== EXERCISE PROMPT ==
Using the listing below, set down exactly the lines starting at the line that contains "yellow brick C8" and ending at the line that contains "yellow slope I5:J5 level 3 top I -> none", both included, and no others.

== TASK MATERIAL ==
○ ○ ○ ○ ○ ○ ○

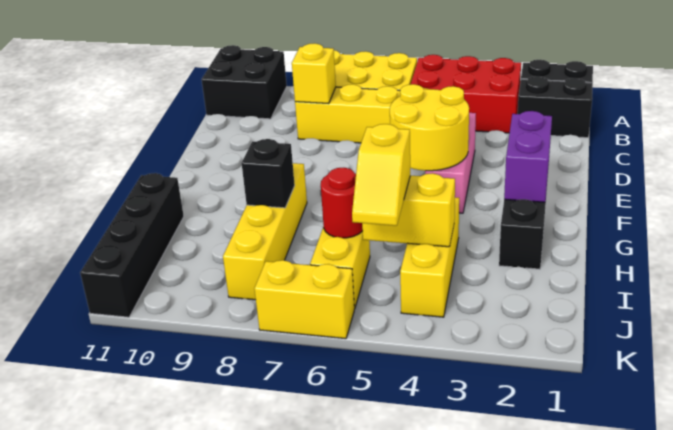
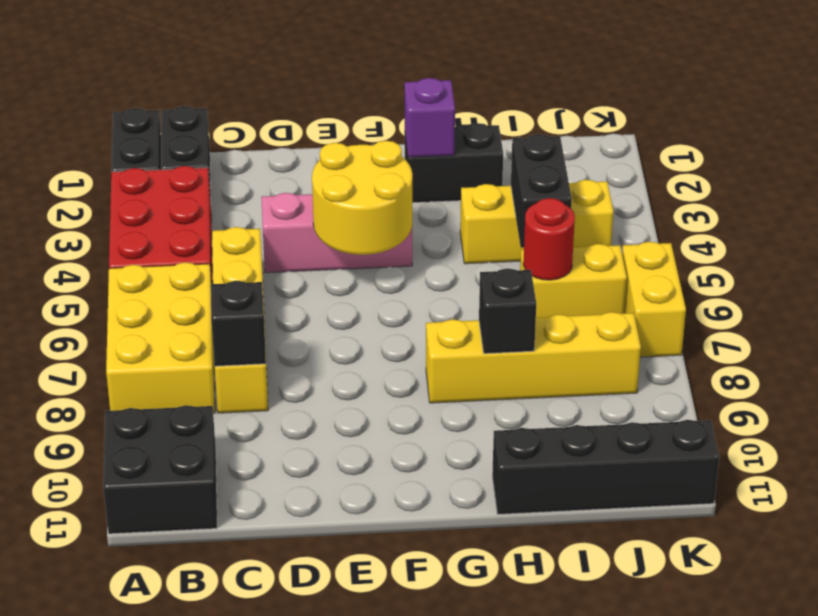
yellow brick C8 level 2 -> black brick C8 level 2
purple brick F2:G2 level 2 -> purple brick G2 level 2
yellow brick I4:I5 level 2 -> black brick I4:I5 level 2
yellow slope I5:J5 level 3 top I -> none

○ ○ ○ ○ ○ ○ ○

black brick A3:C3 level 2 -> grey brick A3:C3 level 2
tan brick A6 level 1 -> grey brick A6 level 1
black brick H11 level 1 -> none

○ ○ ○ ○ ○ ○ ○

== RESPONSE FOR THIS EXERCISE ==
yellow brick C8 level 2 -> black brick C8 level 2
purple brick F2:G2 level 2 -> purple brick G2 level 2
yellow brick I4:I5 level 2 -> black brick I4:I5 level 2
yellow slope I5:J5 level 3 top I -> none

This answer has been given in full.